> **What needs to be done**
Print every one of the entries below word for word, without any changes.

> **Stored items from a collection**
..........
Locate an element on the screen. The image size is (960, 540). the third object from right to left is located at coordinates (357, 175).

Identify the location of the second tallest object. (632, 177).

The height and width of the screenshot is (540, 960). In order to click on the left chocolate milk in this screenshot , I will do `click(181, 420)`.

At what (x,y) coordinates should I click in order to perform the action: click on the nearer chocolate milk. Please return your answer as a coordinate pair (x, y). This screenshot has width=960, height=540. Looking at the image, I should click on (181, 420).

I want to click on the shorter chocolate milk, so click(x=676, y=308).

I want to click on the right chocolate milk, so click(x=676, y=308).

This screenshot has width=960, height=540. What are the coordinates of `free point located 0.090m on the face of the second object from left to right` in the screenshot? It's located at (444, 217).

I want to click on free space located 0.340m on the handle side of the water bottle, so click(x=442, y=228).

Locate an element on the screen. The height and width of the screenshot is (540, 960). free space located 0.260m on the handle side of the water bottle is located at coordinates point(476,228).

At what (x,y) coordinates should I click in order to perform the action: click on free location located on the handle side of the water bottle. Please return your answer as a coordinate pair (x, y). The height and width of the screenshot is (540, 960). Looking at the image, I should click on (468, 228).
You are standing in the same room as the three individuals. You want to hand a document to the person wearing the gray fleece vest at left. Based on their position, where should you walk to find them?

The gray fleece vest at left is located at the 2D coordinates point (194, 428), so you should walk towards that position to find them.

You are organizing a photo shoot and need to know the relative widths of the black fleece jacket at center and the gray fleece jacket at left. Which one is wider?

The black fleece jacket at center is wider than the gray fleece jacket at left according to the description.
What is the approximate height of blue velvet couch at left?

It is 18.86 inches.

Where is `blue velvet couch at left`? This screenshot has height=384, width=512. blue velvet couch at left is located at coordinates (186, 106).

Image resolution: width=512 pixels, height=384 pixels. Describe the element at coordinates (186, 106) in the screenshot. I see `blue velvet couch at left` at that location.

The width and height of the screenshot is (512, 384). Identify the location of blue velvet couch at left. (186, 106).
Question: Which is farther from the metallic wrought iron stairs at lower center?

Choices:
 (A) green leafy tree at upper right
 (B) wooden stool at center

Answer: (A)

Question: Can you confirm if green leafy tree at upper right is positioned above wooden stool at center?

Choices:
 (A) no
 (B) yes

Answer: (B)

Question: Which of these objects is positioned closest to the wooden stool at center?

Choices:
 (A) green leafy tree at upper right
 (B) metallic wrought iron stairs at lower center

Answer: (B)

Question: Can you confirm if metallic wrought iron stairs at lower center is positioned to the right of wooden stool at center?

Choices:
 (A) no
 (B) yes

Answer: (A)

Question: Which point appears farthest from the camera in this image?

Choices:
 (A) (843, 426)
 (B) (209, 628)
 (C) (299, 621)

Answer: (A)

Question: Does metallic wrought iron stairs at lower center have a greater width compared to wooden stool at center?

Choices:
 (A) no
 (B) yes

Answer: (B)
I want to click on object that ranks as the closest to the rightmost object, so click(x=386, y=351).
..........
> **Problem solution**
Locate an element on the screen. The image size is (960, 540). the third object from right to left is located at coordinates (357, 175).

Identify the location of the second tallest object. (632, 177).

The height and width of the screenshot is (540, 960). In order to click on the left chocolate milk in this screenshot , I will do `click(181, 420)`.

At what (x,y) coordinates should I click in order to perform the action: click on the nearer chocolate milk. Please return your answer as a coordinate pair (x, y). This screenshot has width=960, height=540. Looking at the image, I should click on (181, 420).

I want to click on the shorter chocolate milk, so click(x=676, y=308).

I want to click on the right chocolate milk, so click(x=676, y=308).

This screenshot has width=960, height=540. What are the coordinates of `free point located 0.090m on the face of the second object from left to right` in the screenshot? It's located at (444, 217).

I want to click on free space located 0.340m on the handle side of the water bottle, so click(x=442, y=228).

Locate an element on the screen. The height and width of the screenshot is (540, 960). free space located 0.260m on the handle side of the water bottle is located at coordinates point(476,228).

At what (x,y) coordinates should I click in order to perform the action: click on free location located on the handle side of the water bottle. Please return your answer as a coordinate pair (x, y). The height and width of the screenshot is (540, 960). Looking at the image, I should click on (468, 228).
You are standing in the same room as the three individuals. You want to hand a document to the person wearing the gray fleece vest at left. Based on their position, where should you walk to find them?

The gray fleece vest at left is located at the 2D coordinates point (194, 428), so you should walk towards that position to find them.

You are organizing a photo shoot and need to know the relative widths of the black fleece jacket at center and the gray fleece jacket at left. Which one is wider?

The black fleece jacket at center is wider than the gray fleece jacket at left according to the description.
What is the approximate height of blue velvet couch at left?

It is 18.86 inches.

Where is `blue velvet couch at left`? This screenshot has height=384, width=512. blue velvet couch at left is located at coordinates (186, 106).

Image resolution: width=512 pixels, height=384 pixels. Describe the element at coordinates (186, 106) in the screenshot. I see `blue velvet couch at left` at that location.

The width and height of the screenshot is (512, 384). Identify the location of blue velvet couch at left. (186, 106).
Question: Which is farther from the metallic wrought iron stairs at lower center?

Choices:
 (A) green leafy tree at upper right
 (B) wooden stool at center

Answer: (A)

Question: Can you confirm if green leafy tree at upper right is positioned above wooden stool at center?

Choices:
 (A) no
 (B) yes

Answer: (B)

Question: Which of these objects is positioned closest to the wooden stool at center?

Choices:
 (A) green leafy tree at upper right
 (B) metallic wrought iron stairs at lower center

Answer: (B)

Question: Can you confirm if metallic wrought iron stairs at lower center is positioned to the right of wooden stool at center?

Choices:
 (A) no
 (B) yes

Answer: (A)

Question: Which point appears farthest from the camera in this image?

Choices:
 (A) (843, 426)
 (B) (209, 628)
 (C) (299, 621)

Answer: (A)

Question: Does metallic wrought iron stairs at lower center have a greater width compared to wooden stool at center?

Choices:
 (A) no
 (B) yes

Answer: (B)
I want to click on object that ranks as the closest to the rightmost object, so click(x=386, y=351).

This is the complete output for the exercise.